• [EXERCISE DIRECTIONS]: Every record below must be copied exactly, with images dropped.

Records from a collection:
=== Begin Enclosure ===

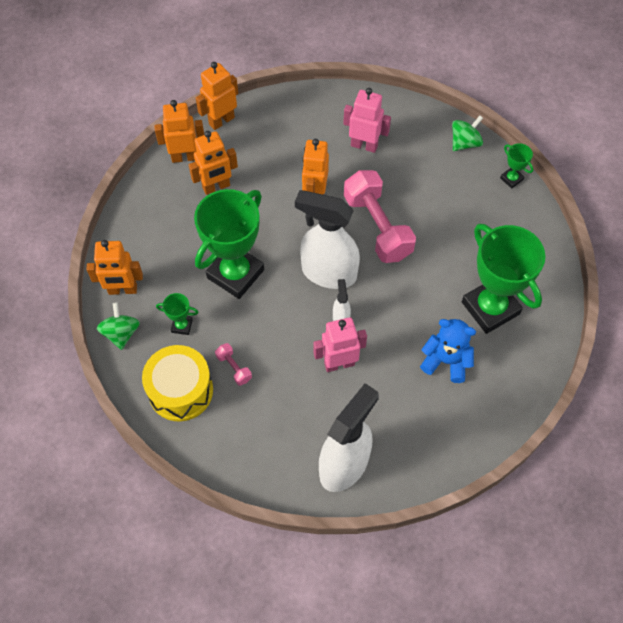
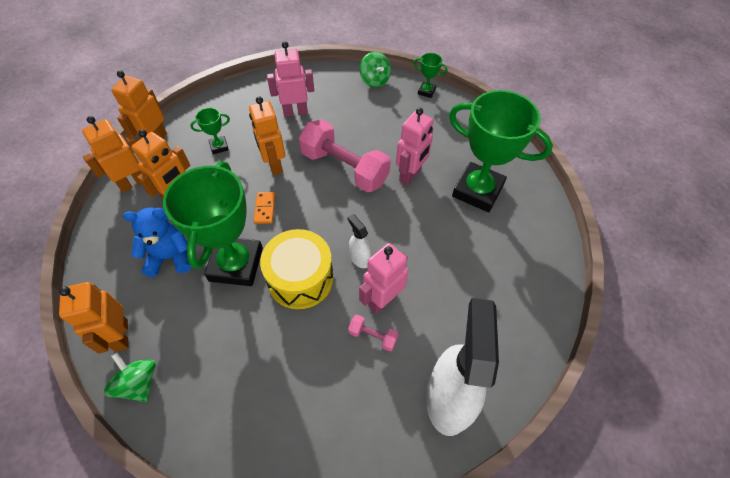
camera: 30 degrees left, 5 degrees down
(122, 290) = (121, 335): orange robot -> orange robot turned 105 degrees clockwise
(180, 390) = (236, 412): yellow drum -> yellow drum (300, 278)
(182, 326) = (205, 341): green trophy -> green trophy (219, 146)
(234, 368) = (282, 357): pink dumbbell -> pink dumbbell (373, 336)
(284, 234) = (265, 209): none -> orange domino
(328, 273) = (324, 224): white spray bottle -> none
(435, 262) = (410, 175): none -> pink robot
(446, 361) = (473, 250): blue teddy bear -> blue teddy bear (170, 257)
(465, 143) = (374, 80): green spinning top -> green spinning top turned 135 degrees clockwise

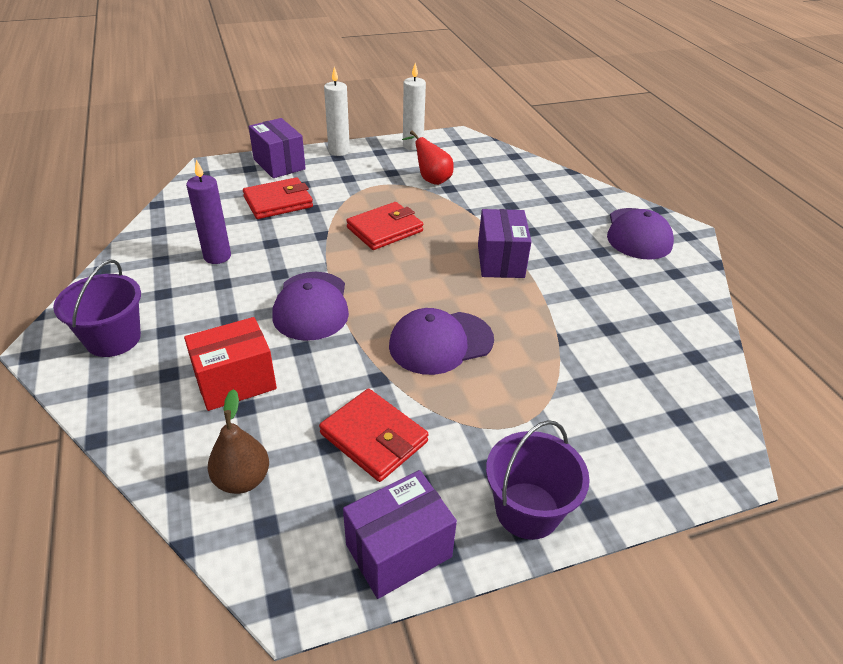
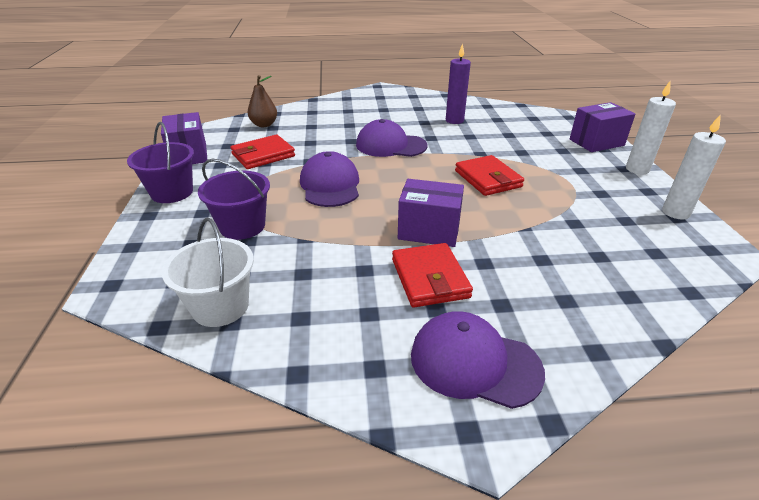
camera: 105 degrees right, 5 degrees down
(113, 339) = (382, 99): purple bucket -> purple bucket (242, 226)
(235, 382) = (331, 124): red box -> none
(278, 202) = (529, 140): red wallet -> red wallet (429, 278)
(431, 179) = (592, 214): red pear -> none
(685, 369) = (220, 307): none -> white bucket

=== End Enclosure ===

• [RESPONSE]:
camera: 30 degrees left, 5 degrees down
(122, 290) = (121, 335): orange robot -> orange robot turned 105 degrees clockwise
(180, 390) = (236, 412): yellow drum -> yellow drum (300, 278)
(182, 326) = (205, 341): green trophy -> green trophy (219, 146)
(234, 368) = (282, 357): pink dumbbell -> pink dumbbell (373, 336)
(284, 234) = (265, 209): none -> orange domino
(328, 273) = (324, 224): white spray bottle -> none
(435, 262) = (410, 175): none -> pink robot
(446, 361) = (473, 250): blue teddy bear -> blue teddy bear (170, 257)
(465, 143) = (374, 80): green spinning top -> green spinning top turned 135 degrees clockwise

camera: 105 degrees right, 5 degrees down
(113, 339) = (382, 99): purple bucket -> purple bucket (242, 226)
(235, 382) = (331, 124): red box -> none
(278, 202) = (529, 140): red wallet -> red wallet (429, 278)
(431, 179) = (592, 214): red pear -> none
(685, 369) = (220, 307): none -> white bucket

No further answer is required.